■ WHAT THE TASK ASKS: Report every line of the records that includes the word "ciężarówka".
DATA SECTION Block Start
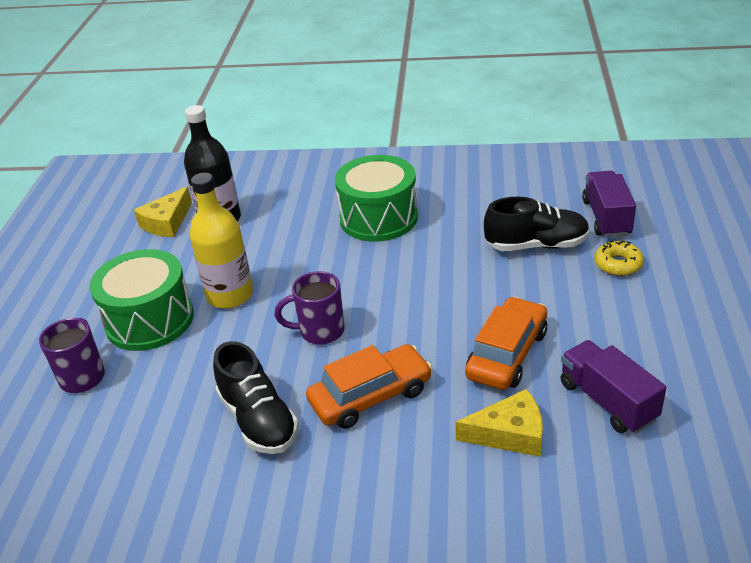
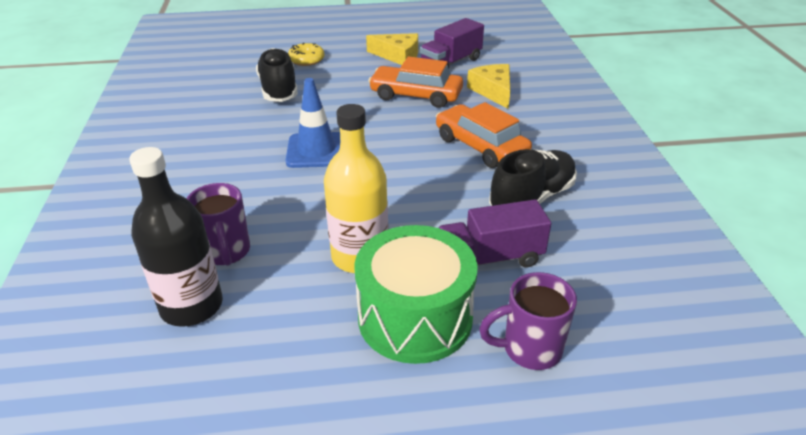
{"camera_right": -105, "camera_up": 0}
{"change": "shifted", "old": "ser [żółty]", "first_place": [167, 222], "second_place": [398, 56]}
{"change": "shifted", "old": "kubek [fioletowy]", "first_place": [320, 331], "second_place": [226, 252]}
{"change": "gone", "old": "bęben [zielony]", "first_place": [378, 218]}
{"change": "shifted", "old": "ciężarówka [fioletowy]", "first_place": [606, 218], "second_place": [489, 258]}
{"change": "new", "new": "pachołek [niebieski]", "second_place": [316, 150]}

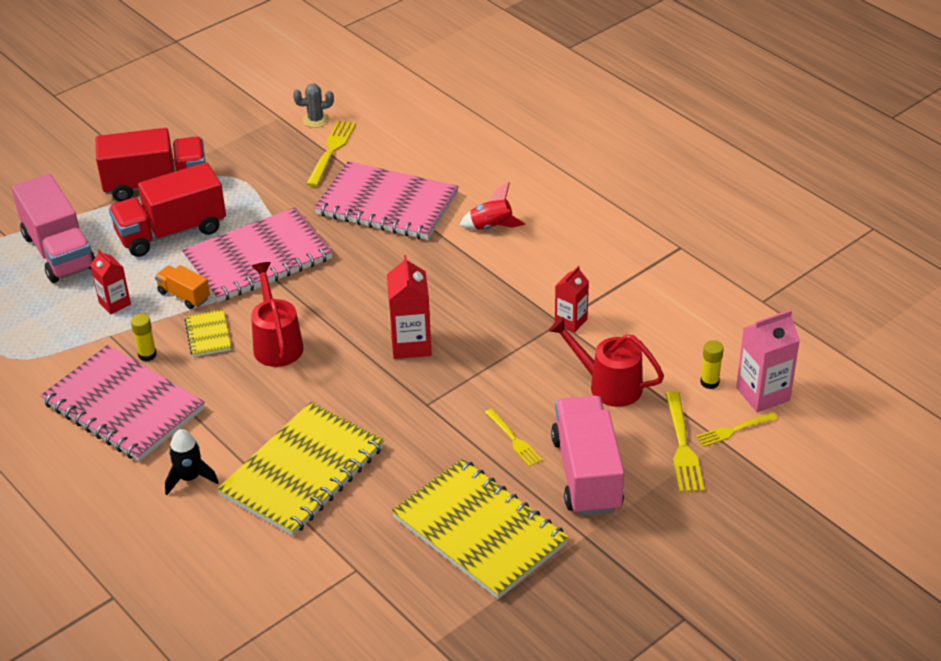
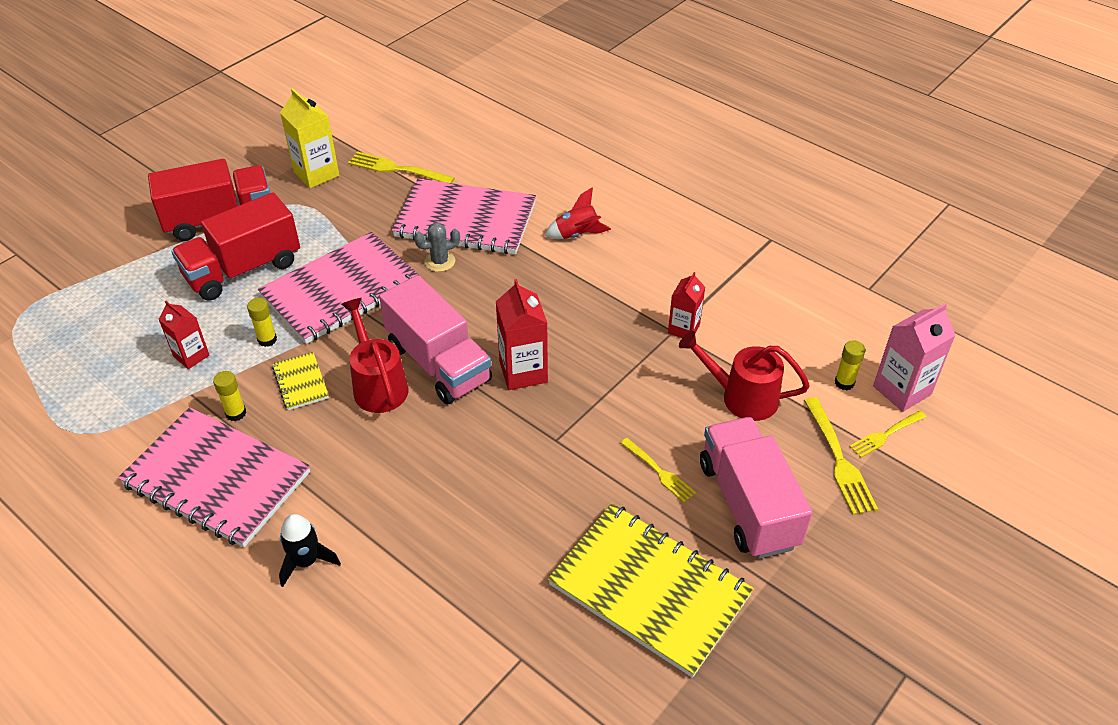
{"camera_right": -10, "camera_up": 5}
{"change": "shifted", "old": "ciężarówka [różowy]", "first_place": [59, 252], "second_place": [438, 363]}
{"change": "swapped", "old": "ciężarówka [pomarańczowy]", "new": "klej w sztyfcie [żółty]", "first_place": [184, 295], "second_place": [267, 340]}
{"change": "gone", "old": "zeszyt [żółty]", "first_place": [303, 472]}
{"change": "shifted", "old": "kaktus [szary]", "first_place": [315, 120], "second_place": [440, 261]}
{"change": "rotated", "old": "widelec [żółty]", "first_place": [331, 151], "second_place": [397, 169], "degrees": -75}
{"change": "new", "new": "karton mleka [żółty]", "second_place": [316, 174]}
DATA SECTION Block End
■ SOLVED EXERCISE:
{"change": "shifted", "old": "ciężarówka [fioletowy]", "first_place": [606, 218], "second_place": [489, 258]}
{"change": "shifted", "old": "ciężarówka [różowy]", "first_place": [59, 252], "second_place": [438, 363]}
{"change": "swapped", "old": "ciężarówka [pomarańczowy]", "new": "klej w sztyfcie [żółty]", "first_place": [184, 295], "second_place": [267, 340]}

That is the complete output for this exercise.